Spatial reasoning data

—————

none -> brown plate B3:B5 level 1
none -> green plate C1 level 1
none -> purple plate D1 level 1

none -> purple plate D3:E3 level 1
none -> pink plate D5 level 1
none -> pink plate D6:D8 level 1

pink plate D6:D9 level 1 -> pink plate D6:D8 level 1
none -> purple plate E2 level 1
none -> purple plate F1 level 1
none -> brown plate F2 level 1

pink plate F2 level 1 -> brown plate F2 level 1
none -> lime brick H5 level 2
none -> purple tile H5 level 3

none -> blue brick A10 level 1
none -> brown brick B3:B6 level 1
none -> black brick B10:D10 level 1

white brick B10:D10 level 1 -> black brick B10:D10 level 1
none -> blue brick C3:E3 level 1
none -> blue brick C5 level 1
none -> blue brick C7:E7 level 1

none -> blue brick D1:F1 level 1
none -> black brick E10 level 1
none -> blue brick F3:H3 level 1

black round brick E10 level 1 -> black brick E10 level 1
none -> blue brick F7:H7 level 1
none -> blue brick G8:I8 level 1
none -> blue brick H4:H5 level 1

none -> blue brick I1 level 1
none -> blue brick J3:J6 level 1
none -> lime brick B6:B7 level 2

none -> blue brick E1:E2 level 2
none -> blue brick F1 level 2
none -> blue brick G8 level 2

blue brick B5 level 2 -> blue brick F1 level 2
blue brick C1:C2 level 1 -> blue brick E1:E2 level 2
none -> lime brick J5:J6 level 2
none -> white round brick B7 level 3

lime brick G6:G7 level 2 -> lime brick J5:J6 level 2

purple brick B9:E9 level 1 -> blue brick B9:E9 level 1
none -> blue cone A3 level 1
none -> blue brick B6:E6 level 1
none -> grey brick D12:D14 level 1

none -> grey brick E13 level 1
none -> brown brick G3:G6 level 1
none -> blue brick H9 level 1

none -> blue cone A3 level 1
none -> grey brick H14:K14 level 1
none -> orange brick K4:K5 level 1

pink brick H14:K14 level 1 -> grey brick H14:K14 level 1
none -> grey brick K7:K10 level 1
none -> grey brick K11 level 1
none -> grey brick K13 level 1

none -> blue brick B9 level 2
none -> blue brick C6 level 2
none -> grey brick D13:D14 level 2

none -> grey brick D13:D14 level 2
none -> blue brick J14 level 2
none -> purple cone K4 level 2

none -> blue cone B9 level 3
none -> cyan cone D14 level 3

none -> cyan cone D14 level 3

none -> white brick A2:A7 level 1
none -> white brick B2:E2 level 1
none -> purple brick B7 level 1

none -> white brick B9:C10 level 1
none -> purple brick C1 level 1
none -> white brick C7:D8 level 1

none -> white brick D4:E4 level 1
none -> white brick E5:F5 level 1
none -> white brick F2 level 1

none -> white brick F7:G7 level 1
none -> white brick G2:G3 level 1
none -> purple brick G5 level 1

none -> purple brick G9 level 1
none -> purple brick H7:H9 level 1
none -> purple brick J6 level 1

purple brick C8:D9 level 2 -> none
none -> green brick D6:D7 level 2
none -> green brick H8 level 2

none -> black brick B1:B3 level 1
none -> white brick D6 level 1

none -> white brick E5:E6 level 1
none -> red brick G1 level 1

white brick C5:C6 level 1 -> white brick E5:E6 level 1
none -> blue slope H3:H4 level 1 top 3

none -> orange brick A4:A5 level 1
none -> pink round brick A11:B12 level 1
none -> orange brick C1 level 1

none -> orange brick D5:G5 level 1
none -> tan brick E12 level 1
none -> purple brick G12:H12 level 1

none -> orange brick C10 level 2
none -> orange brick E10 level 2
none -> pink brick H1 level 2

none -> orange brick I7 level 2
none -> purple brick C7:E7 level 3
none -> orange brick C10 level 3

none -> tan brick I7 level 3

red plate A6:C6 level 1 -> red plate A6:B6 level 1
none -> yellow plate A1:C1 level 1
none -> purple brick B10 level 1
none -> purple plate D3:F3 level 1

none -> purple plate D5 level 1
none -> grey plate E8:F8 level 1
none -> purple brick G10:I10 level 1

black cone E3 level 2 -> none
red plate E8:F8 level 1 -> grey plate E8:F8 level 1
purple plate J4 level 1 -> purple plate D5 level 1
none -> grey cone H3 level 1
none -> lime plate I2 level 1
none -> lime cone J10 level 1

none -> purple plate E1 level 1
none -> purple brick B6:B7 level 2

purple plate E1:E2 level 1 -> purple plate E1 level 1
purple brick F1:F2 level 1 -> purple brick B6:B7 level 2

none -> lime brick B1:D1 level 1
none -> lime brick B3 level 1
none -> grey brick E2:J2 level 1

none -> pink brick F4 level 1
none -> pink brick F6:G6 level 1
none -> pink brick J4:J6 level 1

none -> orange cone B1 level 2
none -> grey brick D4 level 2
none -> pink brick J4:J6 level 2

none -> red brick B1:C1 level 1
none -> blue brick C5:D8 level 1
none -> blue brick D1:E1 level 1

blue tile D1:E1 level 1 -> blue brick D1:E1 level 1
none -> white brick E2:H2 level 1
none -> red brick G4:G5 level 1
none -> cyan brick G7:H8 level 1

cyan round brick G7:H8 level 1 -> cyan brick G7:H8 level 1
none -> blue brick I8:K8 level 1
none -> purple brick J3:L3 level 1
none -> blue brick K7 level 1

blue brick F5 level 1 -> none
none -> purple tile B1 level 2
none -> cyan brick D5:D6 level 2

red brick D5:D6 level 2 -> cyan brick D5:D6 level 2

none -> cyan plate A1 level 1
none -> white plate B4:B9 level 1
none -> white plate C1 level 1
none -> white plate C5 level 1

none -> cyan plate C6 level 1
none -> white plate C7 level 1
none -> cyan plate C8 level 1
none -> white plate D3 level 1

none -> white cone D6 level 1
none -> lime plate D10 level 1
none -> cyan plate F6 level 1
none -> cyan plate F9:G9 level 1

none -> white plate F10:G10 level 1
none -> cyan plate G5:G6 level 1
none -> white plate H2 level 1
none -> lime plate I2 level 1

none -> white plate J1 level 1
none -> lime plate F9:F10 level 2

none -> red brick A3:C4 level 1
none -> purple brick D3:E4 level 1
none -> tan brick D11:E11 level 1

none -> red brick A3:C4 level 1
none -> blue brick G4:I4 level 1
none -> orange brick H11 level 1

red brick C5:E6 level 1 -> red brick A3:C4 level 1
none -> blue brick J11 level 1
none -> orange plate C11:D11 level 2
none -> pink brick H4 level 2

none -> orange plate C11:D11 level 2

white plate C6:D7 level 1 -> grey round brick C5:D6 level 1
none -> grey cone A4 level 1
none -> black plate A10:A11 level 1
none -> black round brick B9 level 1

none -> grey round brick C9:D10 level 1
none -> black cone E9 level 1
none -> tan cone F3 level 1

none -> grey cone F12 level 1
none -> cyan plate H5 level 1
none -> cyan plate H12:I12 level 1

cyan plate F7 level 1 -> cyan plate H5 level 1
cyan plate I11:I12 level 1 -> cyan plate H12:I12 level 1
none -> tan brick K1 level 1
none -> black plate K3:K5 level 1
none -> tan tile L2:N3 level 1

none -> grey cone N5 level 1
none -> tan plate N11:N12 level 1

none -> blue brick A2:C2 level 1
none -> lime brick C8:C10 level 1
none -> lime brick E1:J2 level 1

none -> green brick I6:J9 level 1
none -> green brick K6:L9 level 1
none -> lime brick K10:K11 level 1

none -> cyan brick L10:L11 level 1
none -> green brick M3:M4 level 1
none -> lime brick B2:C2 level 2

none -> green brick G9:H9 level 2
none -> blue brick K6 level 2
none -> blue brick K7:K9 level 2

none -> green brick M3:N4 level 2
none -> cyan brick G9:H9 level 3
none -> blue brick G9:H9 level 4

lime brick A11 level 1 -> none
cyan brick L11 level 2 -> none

—————

__Your objective__. Report back each line of the entries that holds the string "brown".

__Task solution__.
none -> brown plate B3:B5 level 1
none -> brown plate F2 level 1
pink plate F2 level 1 -> brown plate F2 level 1
none -> brown brick B3:B6 level 1
none -> brown brick G3:G6 level 1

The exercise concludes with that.